**Source records**
════
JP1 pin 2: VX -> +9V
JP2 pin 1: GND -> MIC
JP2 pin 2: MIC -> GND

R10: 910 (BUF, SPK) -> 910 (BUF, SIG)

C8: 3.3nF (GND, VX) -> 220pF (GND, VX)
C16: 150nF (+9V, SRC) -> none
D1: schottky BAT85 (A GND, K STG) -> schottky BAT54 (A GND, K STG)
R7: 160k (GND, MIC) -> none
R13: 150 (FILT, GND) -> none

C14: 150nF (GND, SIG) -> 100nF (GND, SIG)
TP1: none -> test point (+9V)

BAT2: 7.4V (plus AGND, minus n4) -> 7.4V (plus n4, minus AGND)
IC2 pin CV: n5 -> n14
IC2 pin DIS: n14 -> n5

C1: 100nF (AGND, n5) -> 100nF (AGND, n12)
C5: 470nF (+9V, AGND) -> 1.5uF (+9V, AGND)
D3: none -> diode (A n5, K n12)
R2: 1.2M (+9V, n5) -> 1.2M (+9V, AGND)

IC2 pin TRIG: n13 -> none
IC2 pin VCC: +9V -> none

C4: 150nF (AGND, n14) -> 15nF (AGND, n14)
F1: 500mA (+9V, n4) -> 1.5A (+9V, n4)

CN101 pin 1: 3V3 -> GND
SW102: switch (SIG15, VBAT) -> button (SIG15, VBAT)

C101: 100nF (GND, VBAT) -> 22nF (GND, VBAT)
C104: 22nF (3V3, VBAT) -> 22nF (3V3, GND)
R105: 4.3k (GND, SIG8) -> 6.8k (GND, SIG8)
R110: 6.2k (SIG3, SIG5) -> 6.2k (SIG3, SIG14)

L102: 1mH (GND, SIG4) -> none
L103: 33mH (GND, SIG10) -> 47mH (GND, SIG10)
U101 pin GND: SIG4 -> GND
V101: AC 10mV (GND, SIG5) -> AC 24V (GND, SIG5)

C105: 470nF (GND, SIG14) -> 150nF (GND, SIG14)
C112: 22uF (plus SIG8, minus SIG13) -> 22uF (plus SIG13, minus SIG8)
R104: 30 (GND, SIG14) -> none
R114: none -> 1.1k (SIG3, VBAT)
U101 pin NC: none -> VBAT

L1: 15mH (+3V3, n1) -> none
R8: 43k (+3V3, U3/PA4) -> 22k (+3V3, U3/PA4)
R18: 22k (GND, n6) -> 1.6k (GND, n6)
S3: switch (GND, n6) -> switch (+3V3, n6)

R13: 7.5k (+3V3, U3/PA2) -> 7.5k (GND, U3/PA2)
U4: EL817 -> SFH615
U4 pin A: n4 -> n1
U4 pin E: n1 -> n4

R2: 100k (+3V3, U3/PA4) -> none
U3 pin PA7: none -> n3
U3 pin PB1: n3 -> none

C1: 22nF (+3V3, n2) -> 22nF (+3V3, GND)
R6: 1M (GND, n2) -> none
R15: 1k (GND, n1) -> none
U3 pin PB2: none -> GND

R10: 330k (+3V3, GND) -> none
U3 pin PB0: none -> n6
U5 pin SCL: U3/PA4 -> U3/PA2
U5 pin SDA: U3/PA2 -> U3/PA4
════
**Exercise brief**
Give back each entry so that it matches the original word for word.

**Problem solution**
JP1 pin 2: VX -> +9V
JP2 pin 1: GND -> MIC
JP2 pin 2: MIC -> GND

R10: 910 (BUF, SPK) -> 910 (BUF, SIG)

C8: 3.3nF (GND, VX) -> 220pF (GND, VX)
C16: 150nF (+9V, SRC) -> none
D1: schottky BAT85 (A GND, K STG) -> schottky BAT54 (A GND, K STG)
R7: 160k (GND, MIC) -> none
R13: 150 (FILT, GND) -> none

C14: 150nF (GND, SIG) -> 100nF (GND, SIG)
TP1: none -> test point (+9V)

BAT2: 7.4V (plus AGND, minus n4) -> 7.4V (plus n4, minus AGND)
IC2 pin CV: n5 -> n14
IC2 pin DIS: n14 -> n5

C1: 100nF (AGND, n5) -> 100nF (AGND, n12)
C5: 470nF (+9V, AGND) -> 1.5uF (+9V, AGND)
D3: none -> diode (A n5, K n12)
R2: 1.2M (+9V, n5) -> 1.2M (+9V, AGND)

IC2 pin TRIG: n13 -> none
IC2 pin VCC: +9V -> none

C4: 150nF (AGND, n14) -> 15nF (AGND, n14)
F1: 500mA (+9V, n4) -> 1.5A (+9V, n4)

CN101 pin 1: 3V3 -> GND
SW102: switch (SIG15, VBAT) -> button (SIG15, VBAT)

C101: 100nF (GND, VBAT) -> 22nF (GND, VBAT)
C104: 22nF (3V3, VBAT) -> 22nF (3V3, GND)
R105: 4.3k (GND, SIG8) -> 6.8k (GND, SIG8)
R110: 6.2k (SIG3, SIG5) -> 6.2k (SIG3, SIG14)

L102: 1mH (GND, SIG4) -> none
L103: 33mH (GND, SIG10) -> 47mH (GND, SIG10)
U101 pin GND: SIG4 -> GND
V101: AC 10mV (GND, SIG5) -> AC 24V (GND, SIG5)

C105: 470nF (GND, SIG14) -> 150nF (GND, SIG14)
C112: 22uF (plus SIG8, minus SIG13) -> 22uF (plus SIG13, minus SIG8)
R104: 30 (GND, SIG14) -> none
R114: none -> 1.1k (SIG3, VBAT)
U101 pin NC: none -> VBAT

L1: 15mH (+3V3, n1) -> none
R8: 43k (+3V3, U3/PA4) -> 22k (+3V3, U3/PA4)
R18: 22k (GND, n6) -> 1.6k (GND, n6)
S3: switch (GND, n6) -> switch (+3V3, n6)

R13: 7.5k (+3V3, U3/PA2) -> 7.5k (GND, U3/PA2)
U4: EL817 -> SFH615
U4 pin A: n4 -> n1
U4 pin E: n1 -> n4

R2: 100k (+3V3, U3/PA4) -> none
U3 pin PA7: none -> n3
U3 pin PB1: n3 -> none

C1: 22nF (+3V3, n2) -> 22nF (+3V3, GND)
R6: 1M (GND, n2) -> none
R15: 1k (GND, n1) -> none
U3 pin PB2: none -> GND

R10: 330k (+3V3, GND) -> none
U3 pin PB0: none -> n6
U5 pin SCL: U3/PA4 -> U3/PA2
U5 pin SDA: U3/PA2 -> U3/PA4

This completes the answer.